_Exercise prompt_
Give back the data in full, with every line exact.

━━━━━━━━

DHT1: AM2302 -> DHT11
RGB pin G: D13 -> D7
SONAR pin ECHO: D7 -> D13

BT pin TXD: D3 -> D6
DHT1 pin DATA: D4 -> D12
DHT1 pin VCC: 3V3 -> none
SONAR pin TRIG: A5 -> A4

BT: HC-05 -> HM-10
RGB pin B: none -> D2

━━━━━━━━

_Answer section_
DHT1: AM2302 -> DHT11
RGB pin G: D13 -> D7
SONAR pin ECHO: D7 -> D13

BT pin TXD: D3 -> D6
DHT1 pin DATA: D4 -> D12
DHT1 pin VCC: 3V3 -> none
SONAR pin TRIG: A5 -> A4

BT: HC-05 -> HM-10
RGB pin B: none -> D2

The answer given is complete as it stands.